Your task =
Leaving the pictures aside, repeat every line below exactly.

Given data below:

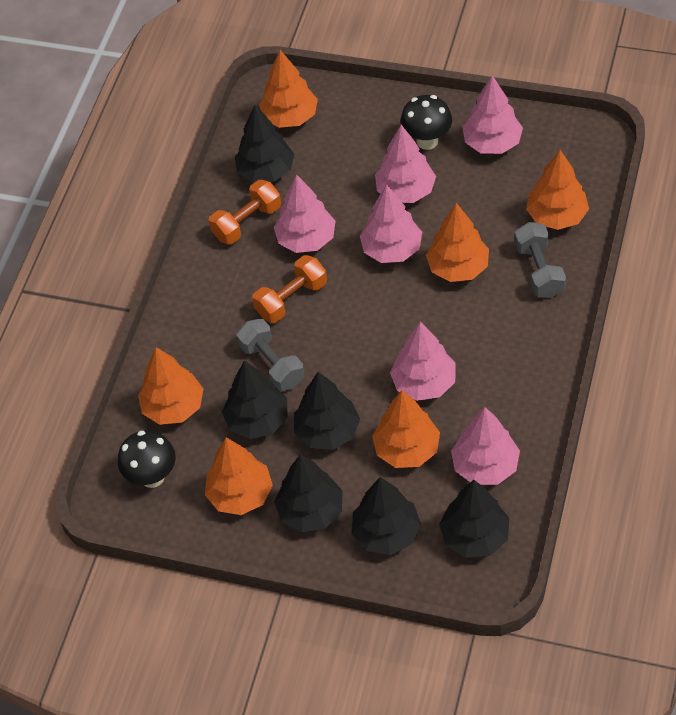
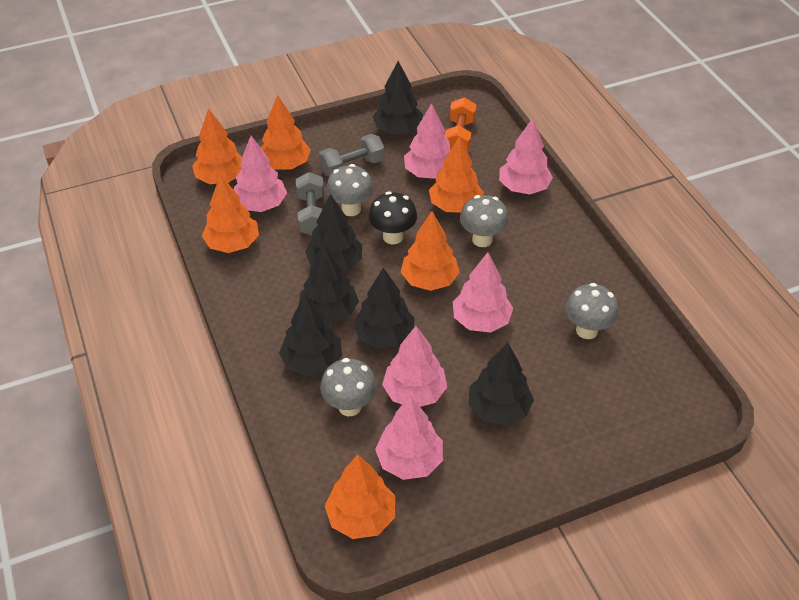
black mushroom: 2 -> 1
grey mushroom: 0 -> 4
orange dumbbell: 2 -> 1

End of Given data.

Solution to this exercise =
black mushroom: 2 -> 1
grey mushroom: 0 -> 4
orange dumbbell: 2 -> 1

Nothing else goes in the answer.